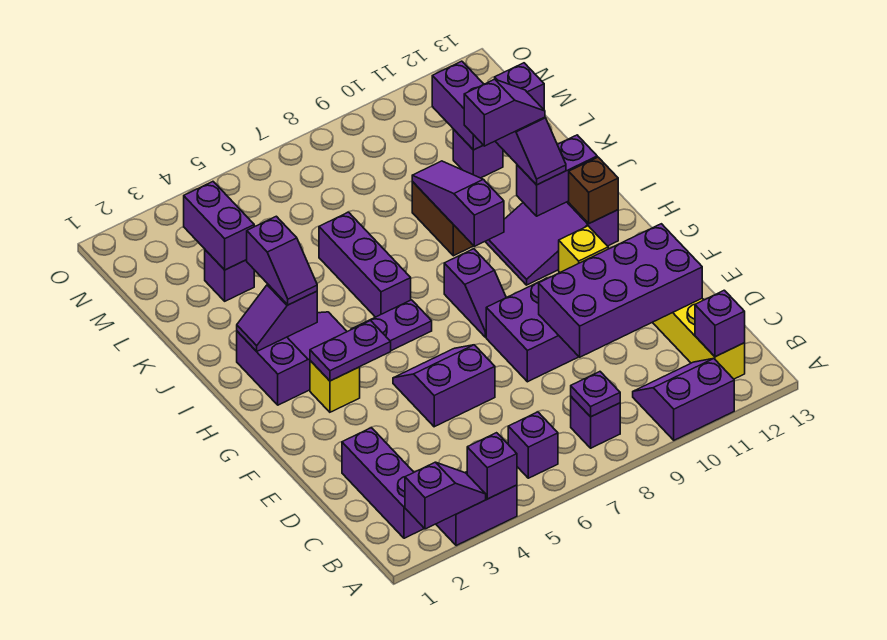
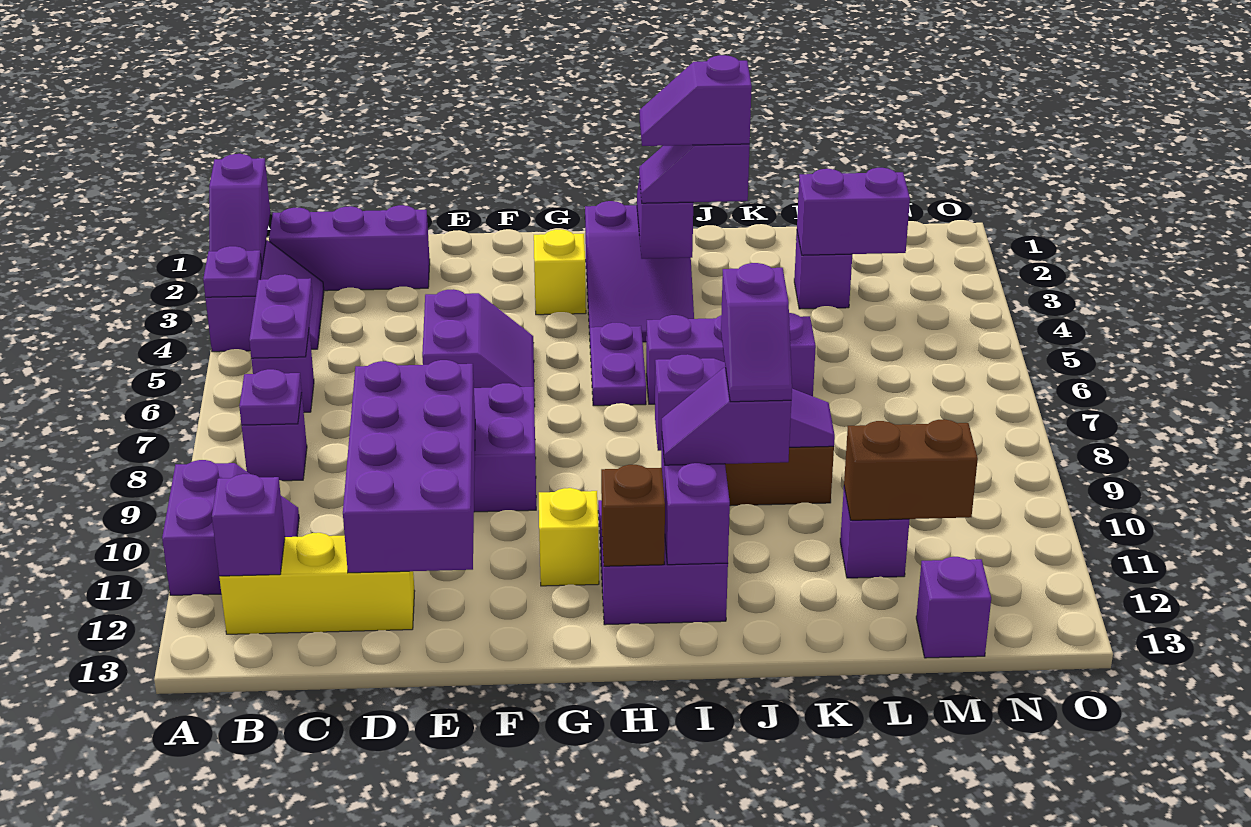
purple brick A4 level 2 -> purple plate A4 level 2
purple plate G3:G4 level 2 -> purple plate B5:B6 level 2
purple slope G8:H8 level 1 top H -> purple slope I3:J3 level 4 top J
purple brick L11:M11 level 2 -> brown brick L11:M11 level 2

Problem> The entire listing above, word for word and without pictures, is what should be output.

Exercise response>
purple brick A4 level 2 -> purple plate A4 level 2
purple plate G3:G4 level 2 -> purple plate B5:B6 level 2
purple slope G8:H8 level 1 top H -> purple slope I3:J3 level 4 top J
purple brick L11:M11 level 2 -> brown brick L11:M11 level 2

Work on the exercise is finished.